Dataset excerpts START
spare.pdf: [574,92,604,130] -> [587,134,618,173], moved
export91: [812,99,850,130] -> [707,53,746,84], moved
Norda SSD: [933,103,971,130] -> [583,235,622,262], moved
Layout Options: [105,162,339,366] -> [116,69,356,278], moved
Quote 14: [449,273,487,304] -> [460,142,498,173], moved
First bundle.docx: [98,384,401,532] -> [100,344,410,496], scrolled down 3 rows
Dataset excerpts END
Exercise directions:
Output exactly, and only, the lines running from the one that contains "Norda SSD: [933,103,971,130]" through the last line of the entries above.

Exercise response:
Norda SSD: [933,103,971,130] -> [583,235,622,262], moved
Layout Options: [105,162,339,366] -> [116,69,356,278], moved
Quote 14: [449,273,487,304] -> [460,142,498,173], moved
First bundle.docx: [98,384,401,532] -> [100,344,410,496], scrolled down 3 rows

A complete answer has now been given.